Provided records START

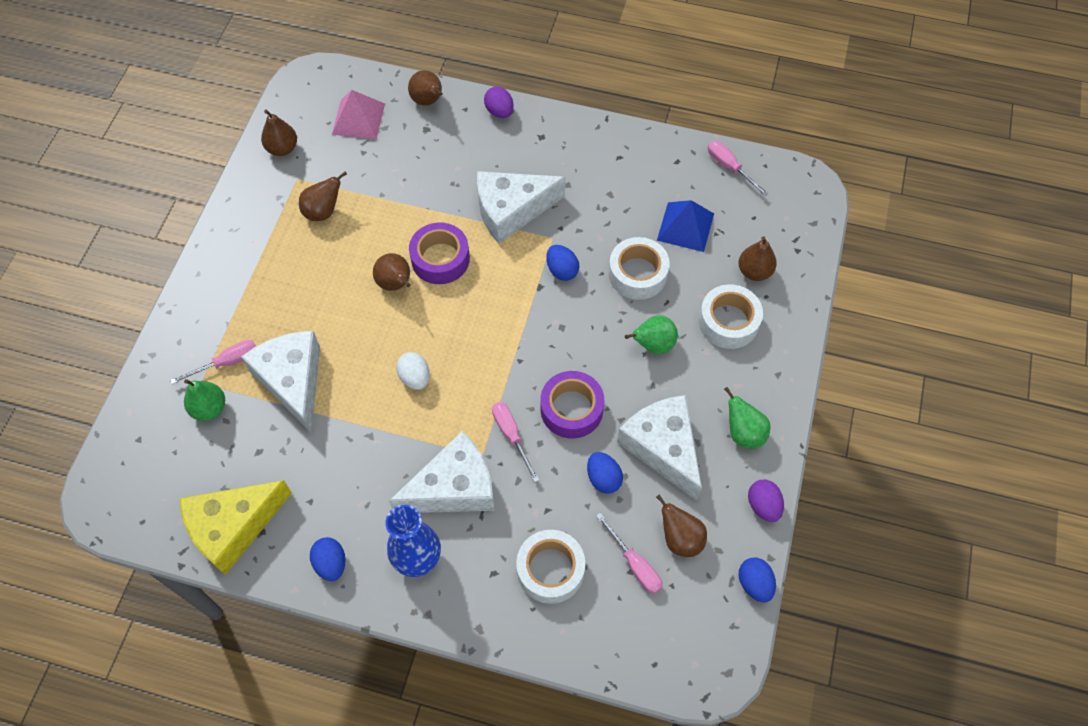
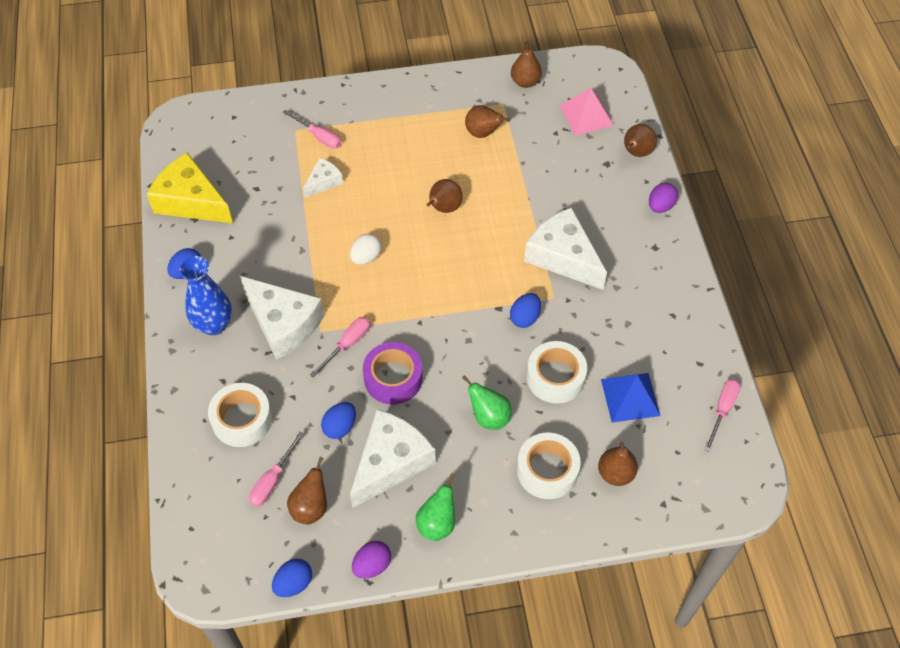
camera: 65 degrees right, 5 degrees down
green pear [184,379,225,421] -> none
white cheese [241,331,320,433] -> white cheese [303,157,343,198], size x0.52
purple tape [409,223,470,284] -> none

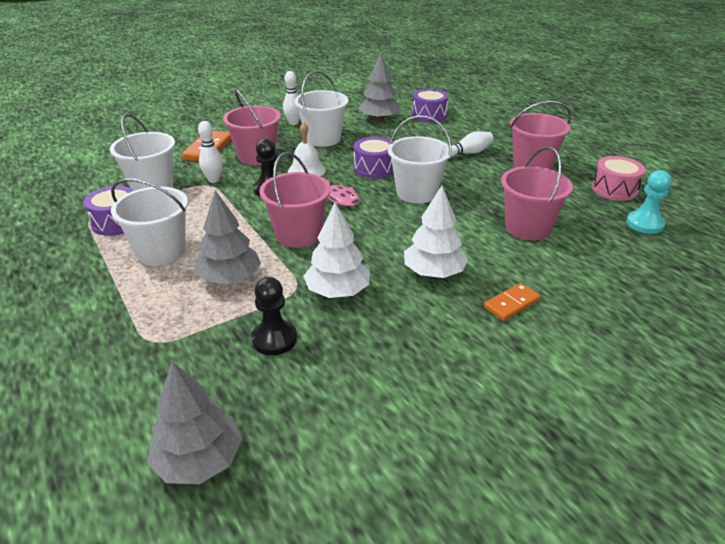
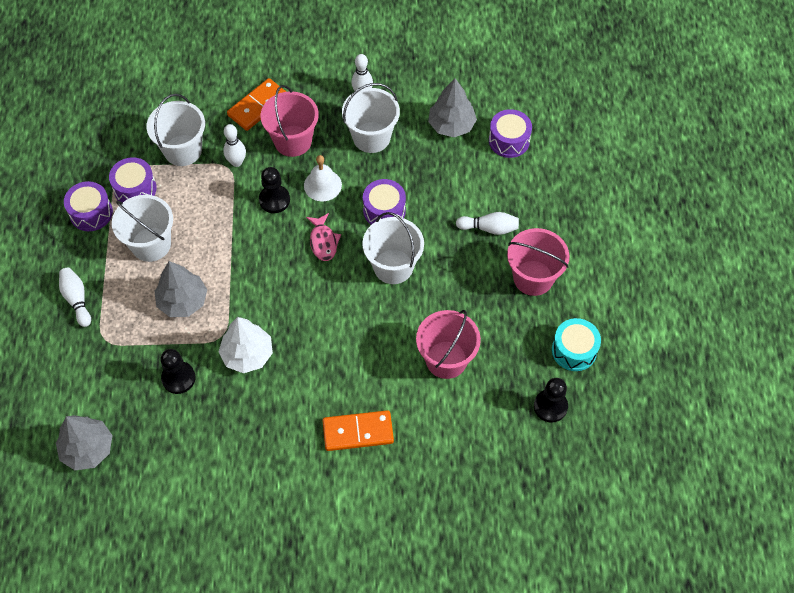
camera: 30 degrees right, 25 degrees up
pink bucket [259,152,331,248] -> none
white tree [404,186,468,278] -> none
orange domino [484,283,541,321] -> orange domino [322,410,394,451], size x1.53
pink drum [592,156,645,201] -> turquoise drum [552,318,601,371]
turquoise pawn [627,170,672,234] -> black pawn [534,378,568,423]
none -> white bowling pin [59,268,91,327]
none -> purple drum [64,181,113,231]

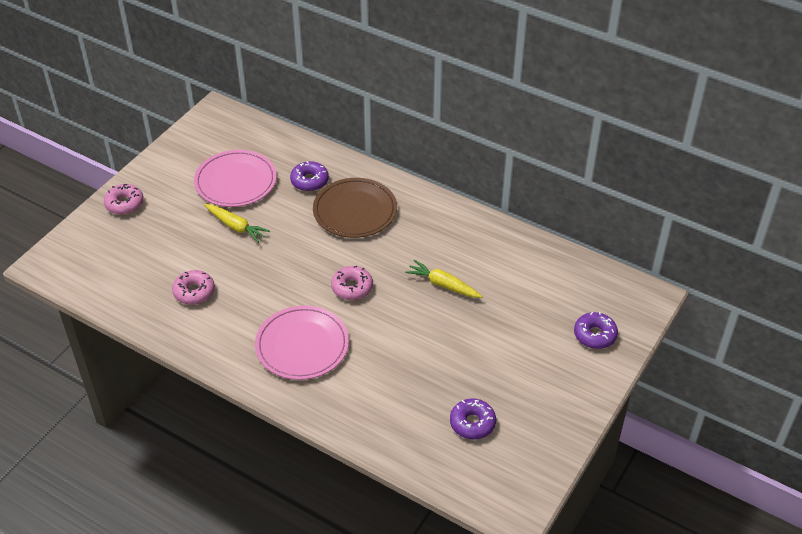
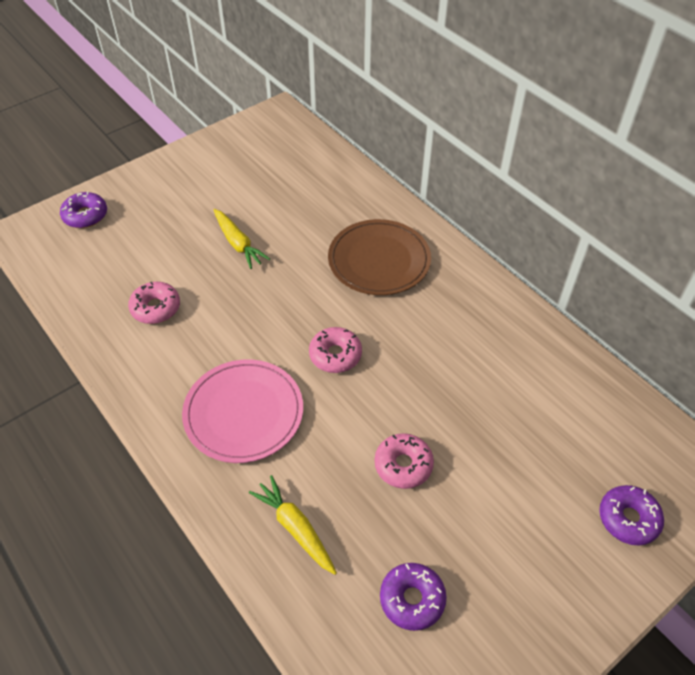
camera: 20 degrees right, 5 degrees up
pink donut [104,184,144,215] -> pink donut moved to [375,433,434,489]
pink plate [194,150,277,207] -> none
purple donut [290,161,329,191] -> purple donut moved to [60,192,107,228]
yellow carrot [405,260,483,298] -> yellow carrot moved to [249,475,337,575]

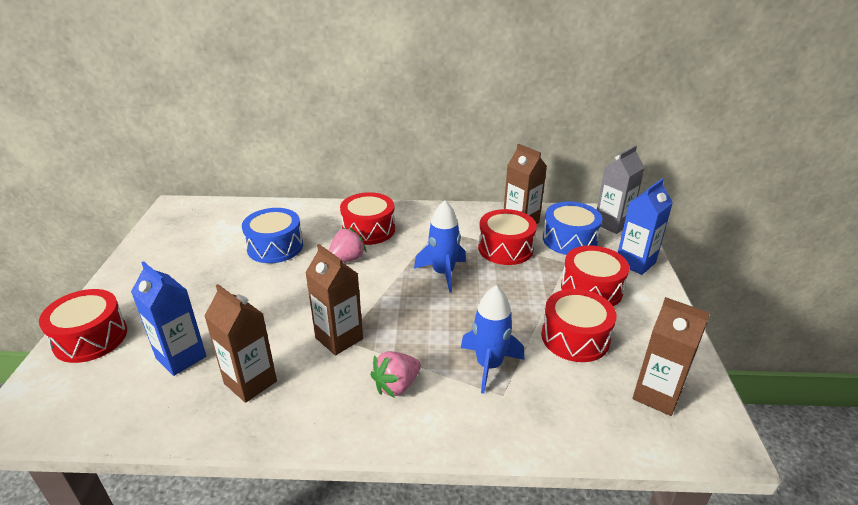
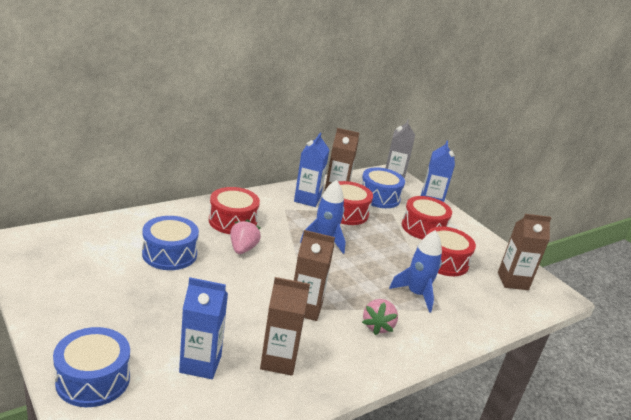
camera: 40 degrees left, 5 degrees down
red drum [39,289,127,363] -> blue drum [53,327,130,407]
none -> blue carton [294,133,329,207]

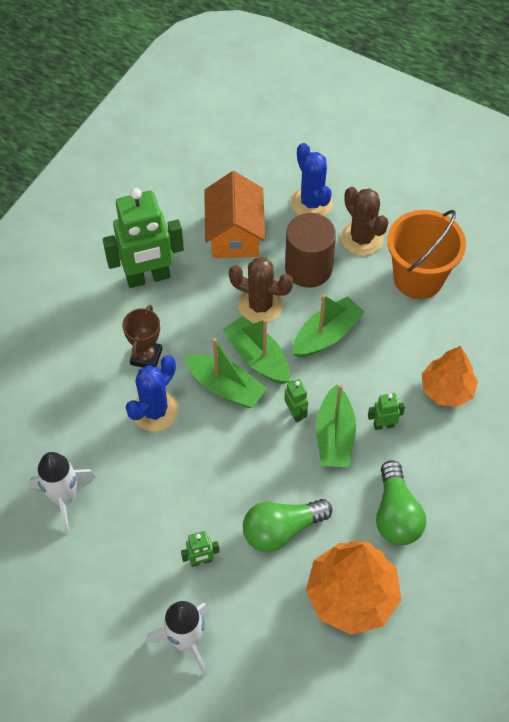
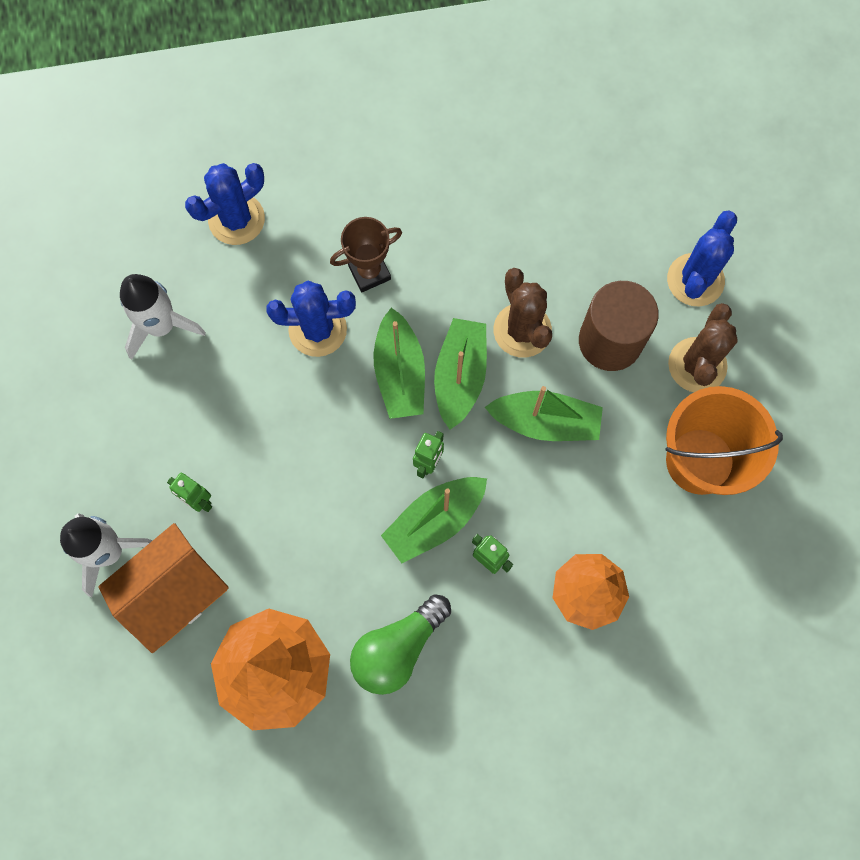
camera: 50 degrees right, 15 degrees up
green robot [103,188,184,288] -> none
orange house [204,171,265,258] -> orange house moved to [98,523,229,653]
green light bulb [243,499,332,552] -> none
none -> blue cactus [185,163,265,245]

Provided records END

* _Written task_
Your reply should be the entries above, repeated exactly and free of pictures.

* _Exercise solution_
camera: 65 degrees right, 5 degrees down
green pear [184,379,225,421] -> none
white cheese [241,331,320,433] -> white cheese [303,157,343,198], size x0.52
purple tape [409,223,470,284] -> none

camera: 30 degrees right, 25 degrees up
pink bucket [259,152,331,248] -> none
white tree [404,186,468,278] -> none
orange domino [484,283,541,321] -> orange domino [322,410,394,451], size x1.53
pink drum [592,156,645,201] -> turquoise drum [552,318,601,371]
turquoise pawn [627,170,672,234] -> black pawn [534,378,568,423]
none -> white bowling pin [59,268,91,327]
none -> purple drum [64,181,113,231]

camera: 20 degrees right, 5 degrees up
pink donut [104,184,144,215] -> pink donut moved to [375,433,434,489]
pink plate [194,150,277,207] -> none
purple donut [290,161,329,191] -> purple donut moved to [60,192,107,228]
yellow carrot [405,260,483,298] -> yellow carrot moved to [249,475,337,575]

camera: 40 degrees left, 5 degrees down
red drum [39,289,127,363] -> blue drum [53,327,130,407]
none -> blue carton [294,133,329,207]

camera: 50 degrees right, 15 degrees up
green robot [103,188,184,288] -> none
orange house [204,171,265,258] -> orange house moved to [98,523,229,653]
green light bulb [243,499,332,552] -> none
none -> blue cactus [185,163,265,245]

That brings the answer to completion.